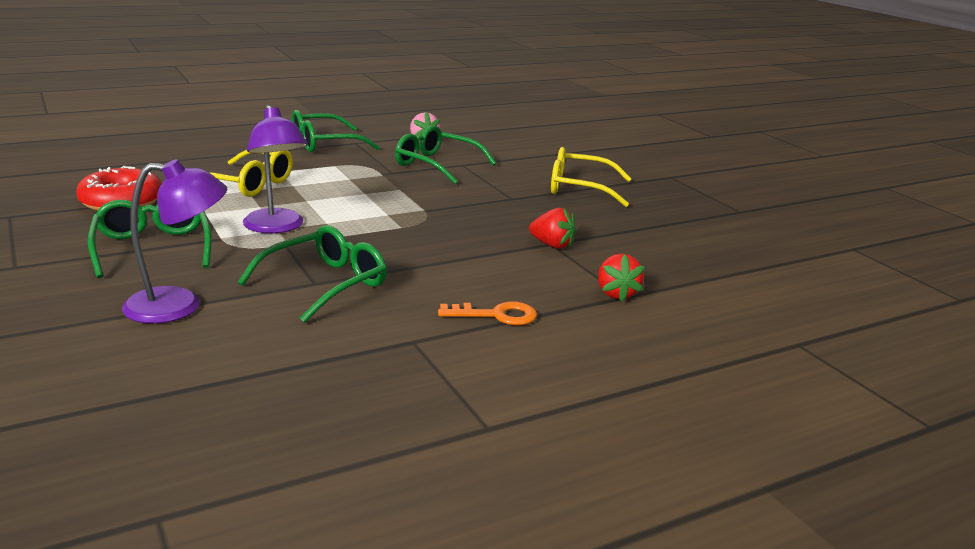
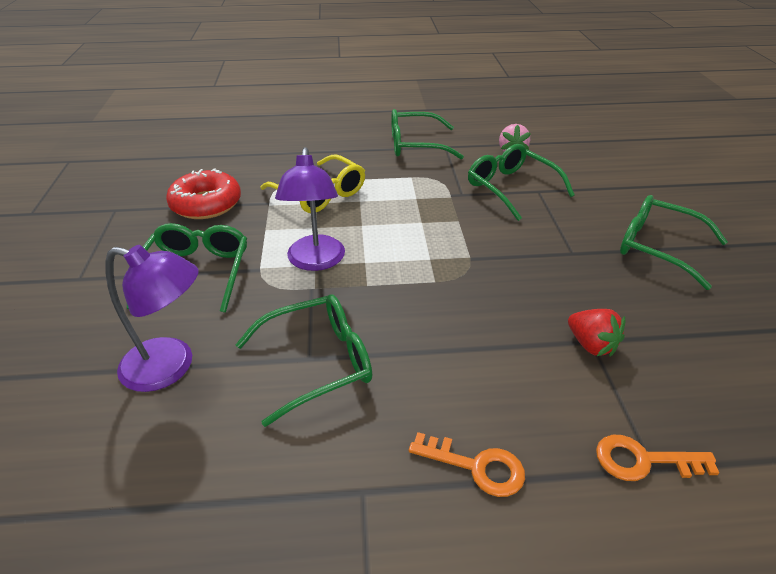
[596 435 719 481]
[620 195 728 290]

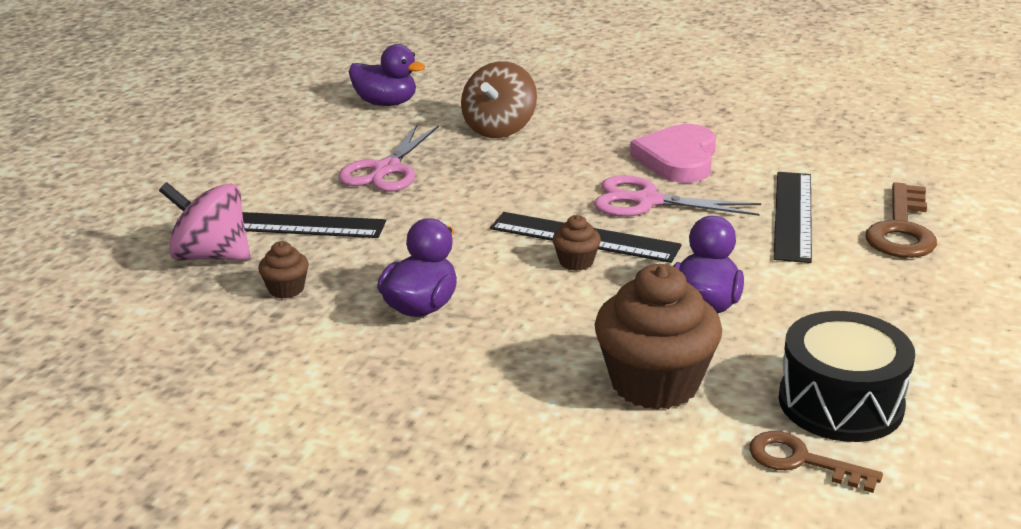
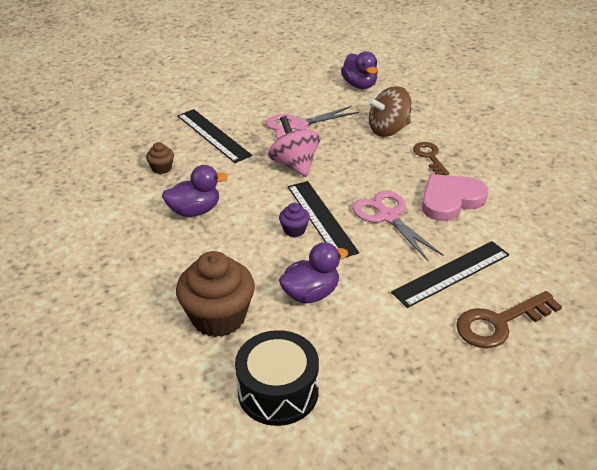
[268 116 320 177]
[413 142 449 175]
[279 203 310 237]

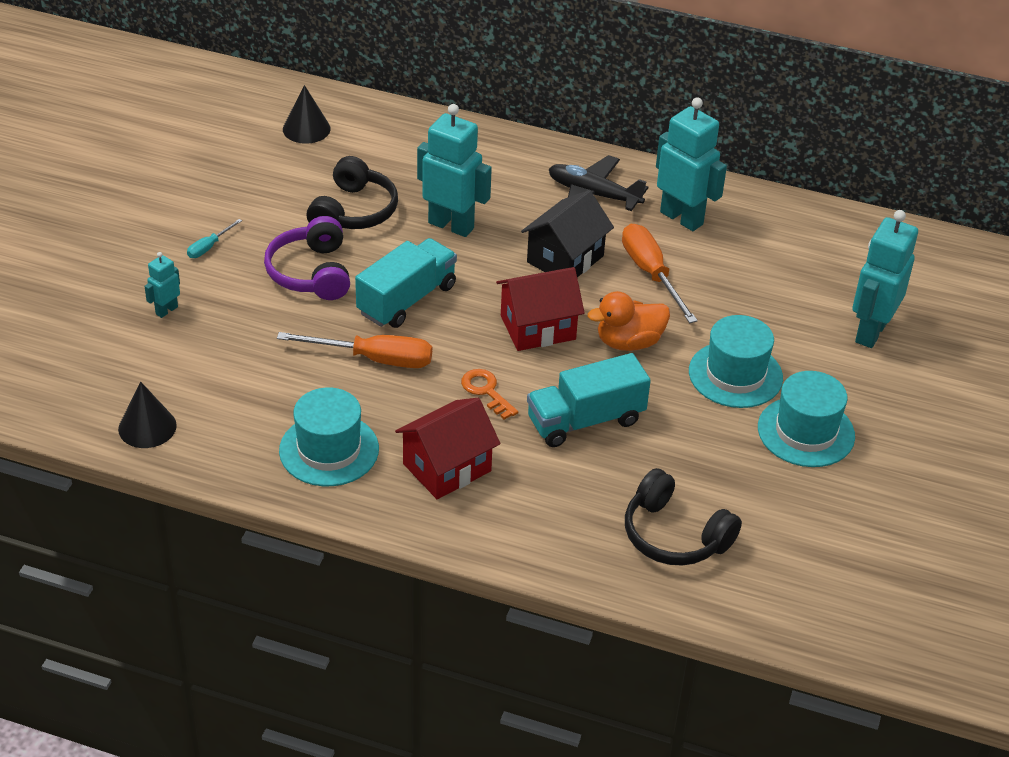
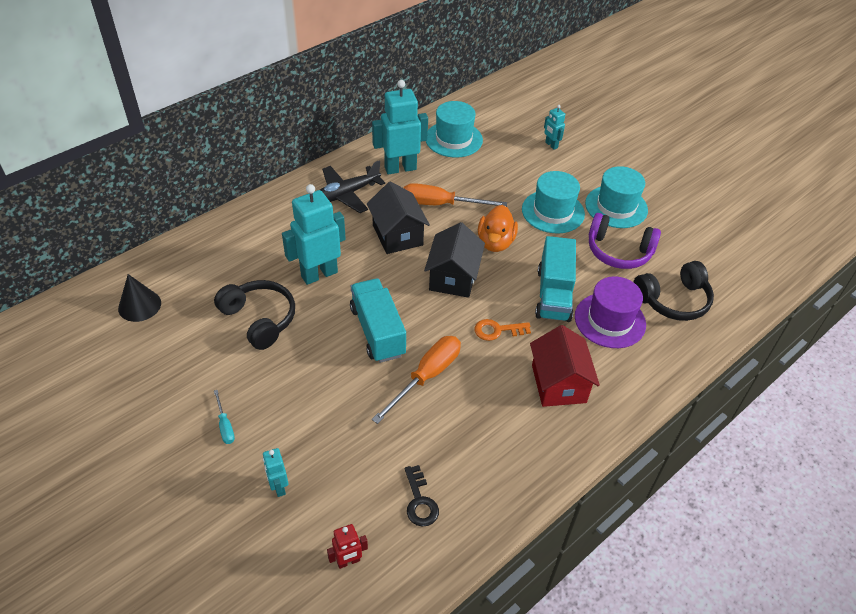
[118 382 177 448] (first image)
[327 524 368 569]
[405 465 439 527]
[575 276 646 348]
[589 213 661 269]
[426 101 483 158]
[424 222 485 298]
[544 105 565 150]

▶ **ASSIGNED TASK**
Set down the material again exactly. Don't carry over any pictures.

▶ **REPLY**
[596 435 719 481]
[620 195 728 290]

[268 116 320 177]
[413 142 449 175]
[279 203 310 237]

[118 382 177 448] (first image)
[327 524 368 569]
[405 465 439 527]
[575 276 646 348]
[589 213 661 269]
[426 101 483 158]
[424 222 485 298]
[544 105 565 150]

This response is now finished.